**TASK BRIEF:** Find the string "camera" in the data, then copy every line where it is found.

**PROVIDED RECORDS:**
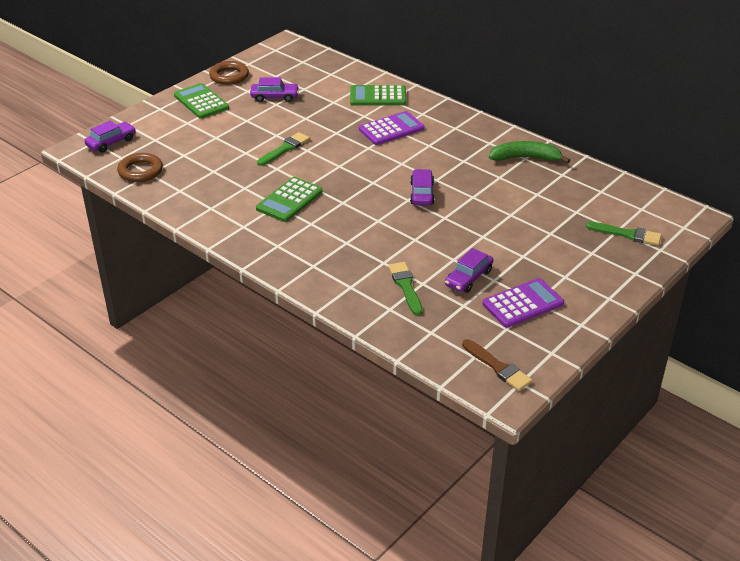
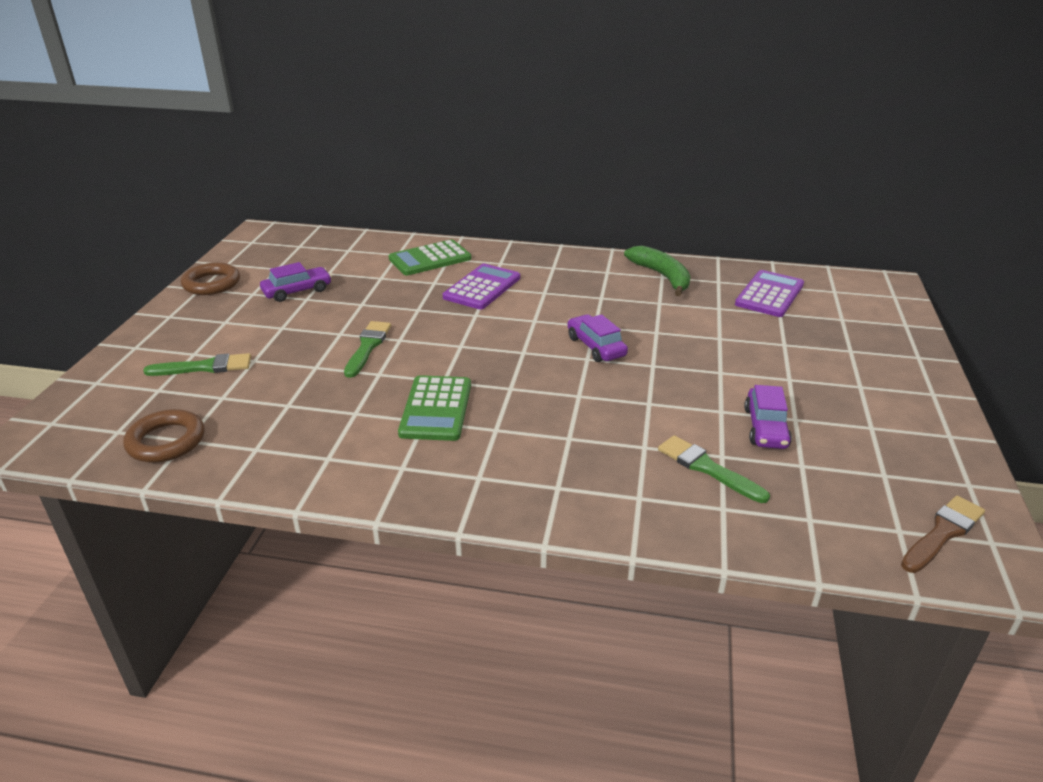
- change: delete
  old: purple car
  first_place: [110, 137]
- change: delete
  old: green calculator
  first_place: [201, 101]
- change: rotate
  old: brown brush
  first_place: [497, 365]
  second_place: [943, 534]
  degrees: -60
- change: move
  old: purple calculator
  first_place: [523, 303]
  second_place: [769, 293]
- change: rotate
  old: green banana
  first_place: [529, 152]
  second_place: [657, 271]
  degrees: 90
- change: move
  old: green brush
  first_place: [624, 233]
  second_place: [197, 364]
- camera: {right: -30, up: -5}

* * *

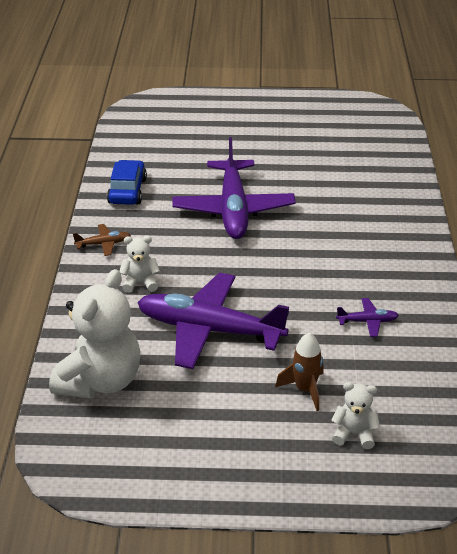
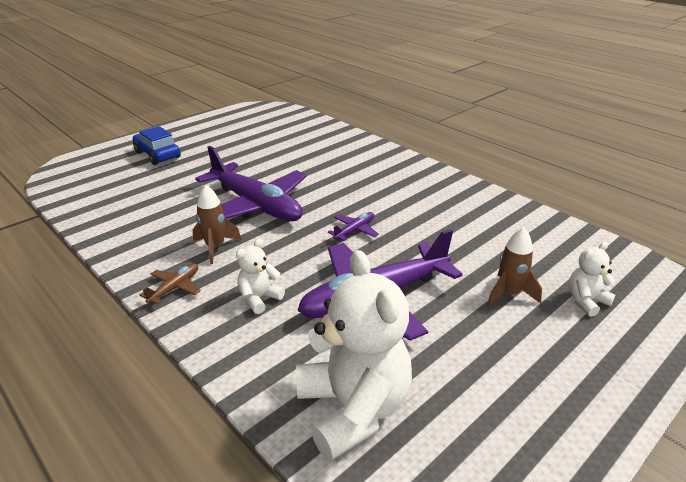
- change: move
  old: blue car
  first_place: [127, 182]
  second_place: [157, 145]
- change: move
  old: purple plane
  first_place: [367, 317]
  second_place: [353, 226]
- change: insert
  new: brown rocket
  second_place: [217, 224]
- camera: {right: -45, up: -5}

**RESPONSE TO THIS TASK:**
- camera: {right: -30, up: -5}
- camera: {right: -45, up: -5}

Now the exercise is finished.